■ YOUR GOAL: Beginning at the line that includes "orange spool [760,351,798,388]", print each remaining line of the data word for word. Output nothing else.

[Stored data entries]
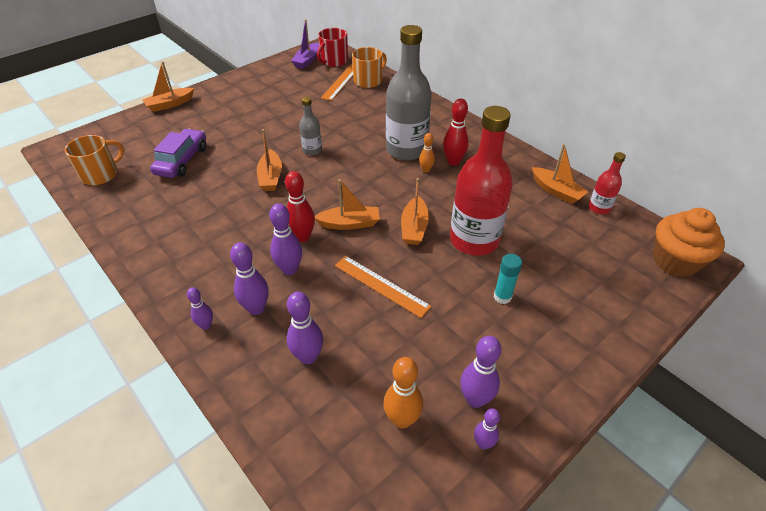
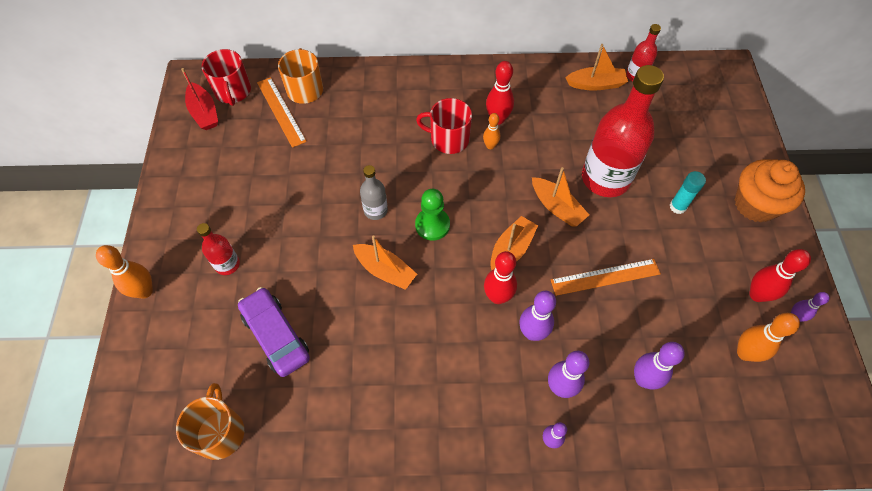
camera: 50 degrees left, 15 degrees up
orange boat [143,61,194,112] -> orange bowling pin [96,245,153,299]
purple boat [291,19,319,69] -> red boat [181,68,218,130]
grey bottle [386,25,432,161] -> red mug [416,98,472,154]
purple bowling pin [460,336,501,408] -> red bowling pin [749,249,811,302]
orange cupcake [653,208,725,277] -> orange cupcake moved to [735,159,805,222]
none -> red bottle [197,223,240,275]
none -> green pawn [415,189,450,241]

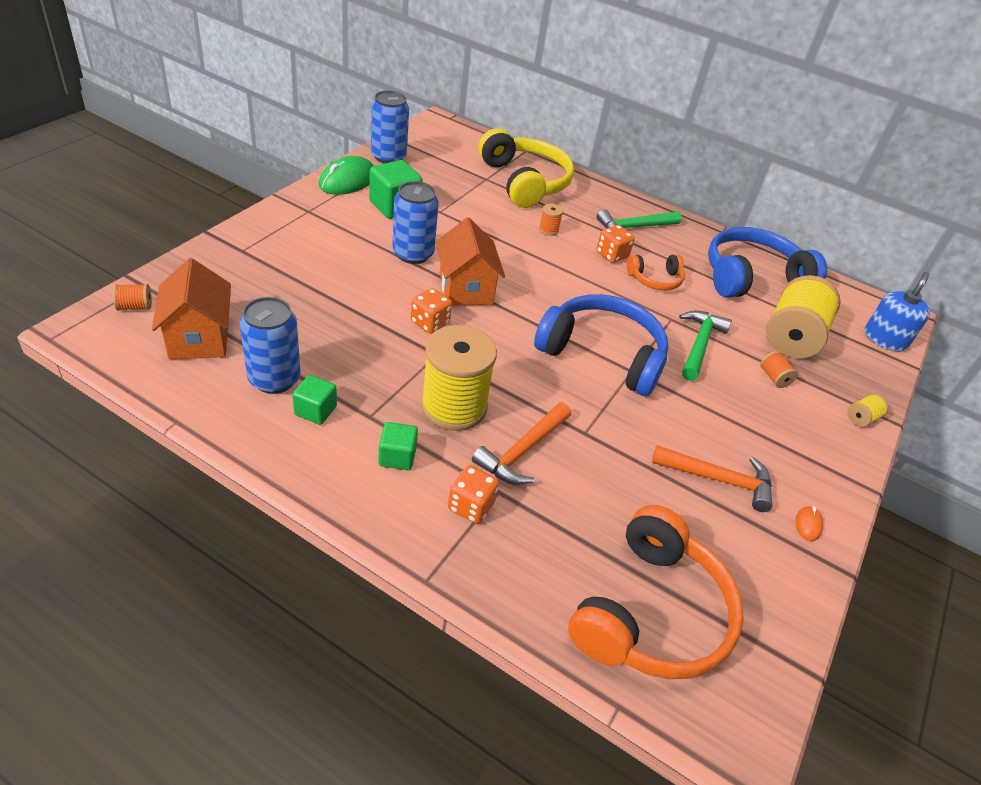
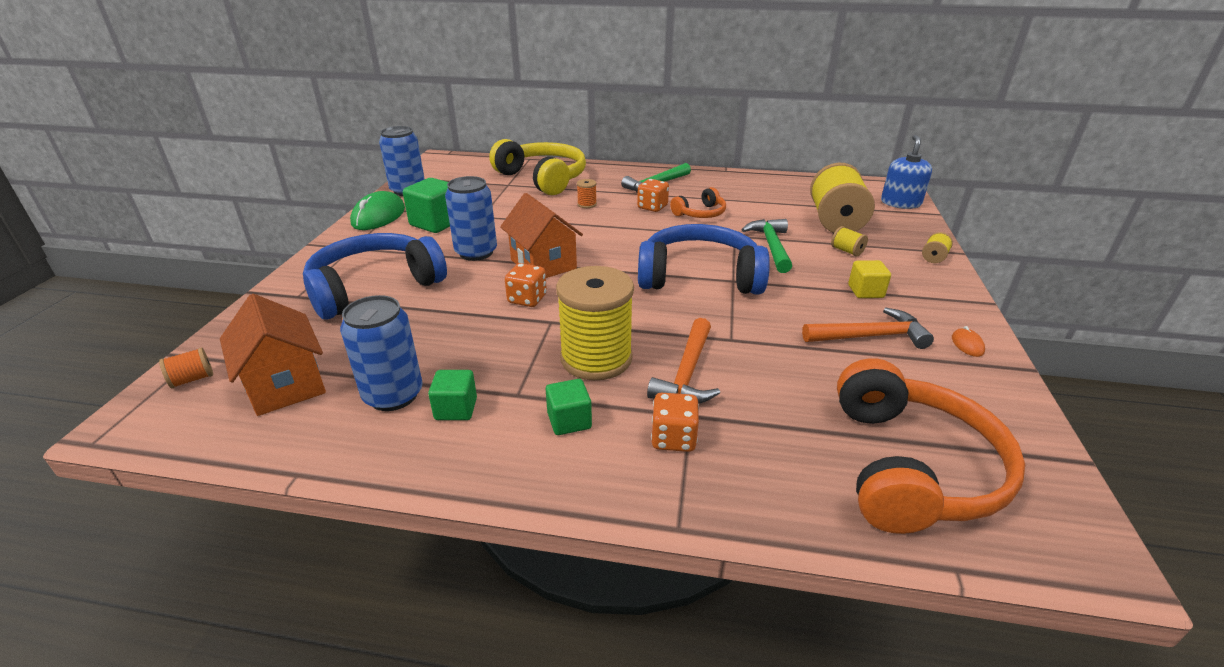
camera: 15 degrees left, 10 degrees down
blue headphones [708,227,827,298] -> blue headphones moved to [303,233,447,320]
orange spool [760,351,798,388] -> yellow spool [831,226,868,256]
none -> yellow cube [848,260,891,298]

■ TASK RESPONSE:
orange spool [760,351,798,388] -> yellow spool [831,226,868,256]
none -> yellow cube [848,260,891,298]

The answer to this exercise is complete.